## Instructions for the task
Sort through the data and copy the lines holding the word "right".
(Record set)
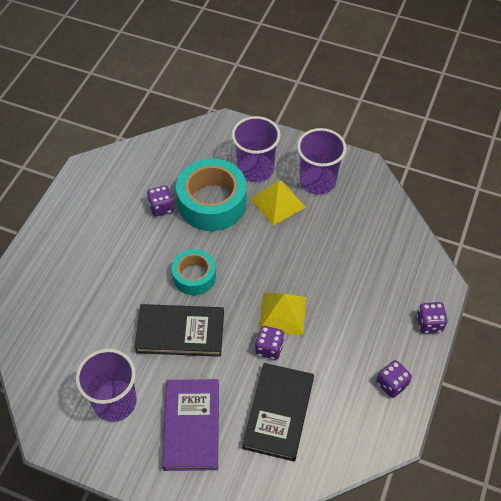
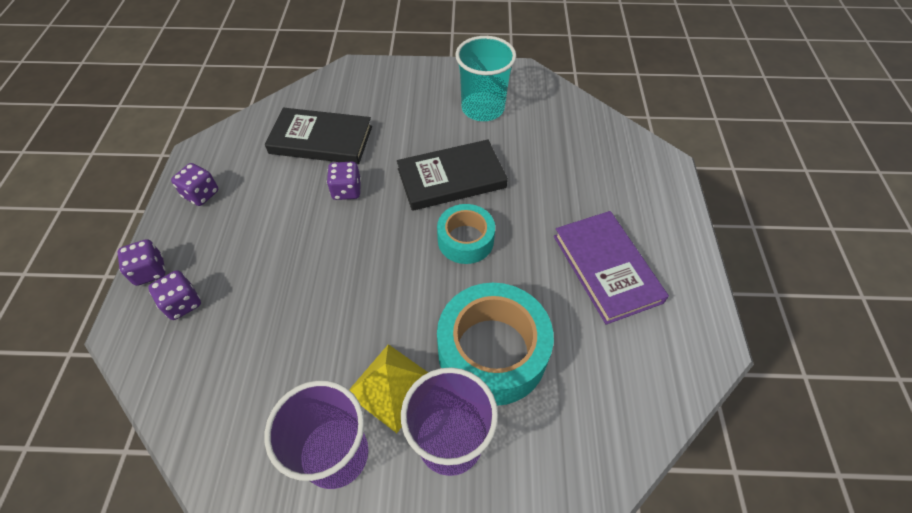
camera: 160 degrees right, 0 degrees up
(115, 402) = (482, 108): purple cup -> turquoise cup
(161, 208) = (560, 319): purple dice -> purple dice (183, 303)
(191, 426) = (402, 110): purple book -> purple book (606, 268)
(278, 413) = (321, 140): black book -> black book turned 75 degrees counterclockwise
(282, 313) = (341, 230): yellow pyramid -> none

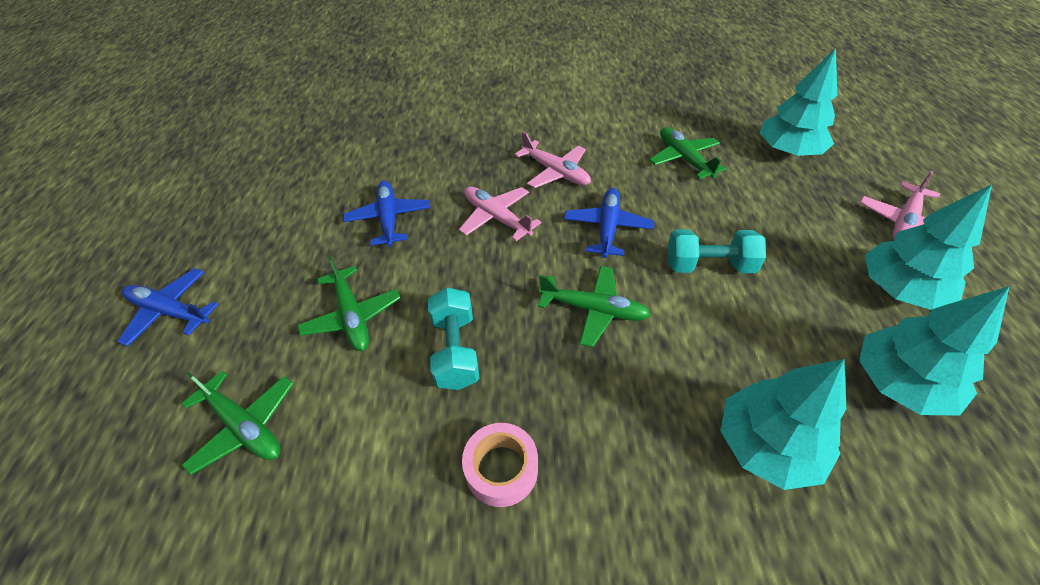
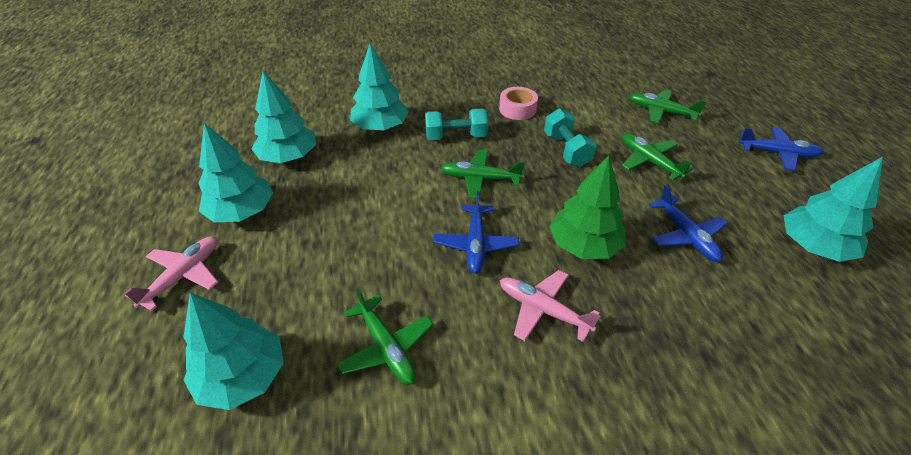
camera: 170 degrees right, 5 degrees down
(279, 199) = (813, 246): none -> turquoise tree
(497, 218) = (584, 245): pink plane -> green tree
(709, 266) = (388, 217): turquoise dumbbell -> turquoise dumbbell (456, 136)

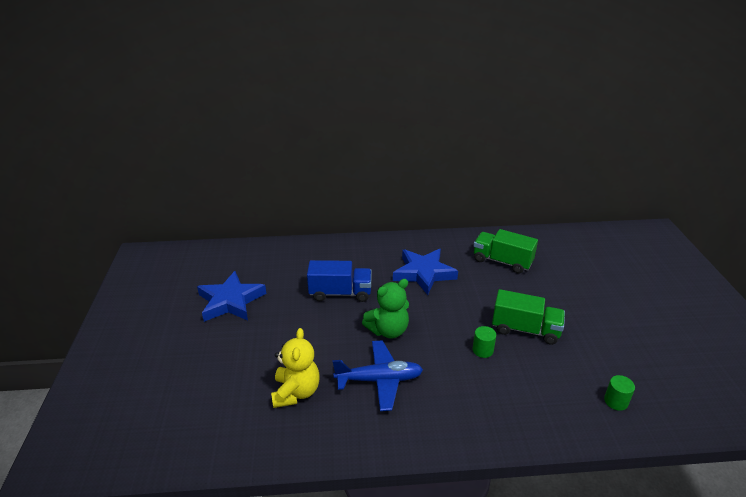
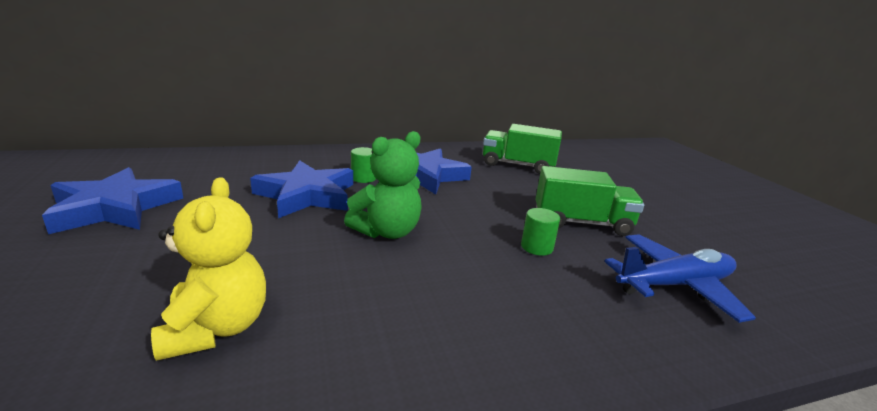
camera: 15 degrees left, 10 degrees down
(340, 293) = (307, 195): blue truck -> blue star
(379, 380) = (384, 295): blue plane -> blue plane (674, 285)
(616, 401) = (757, 294): green cylinder -> green cylinder (363, 178)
(End Record set)
## Final answer
camera: 160 degrees right, 0 degrees up
camera: 170 degrees right, 5 degrees down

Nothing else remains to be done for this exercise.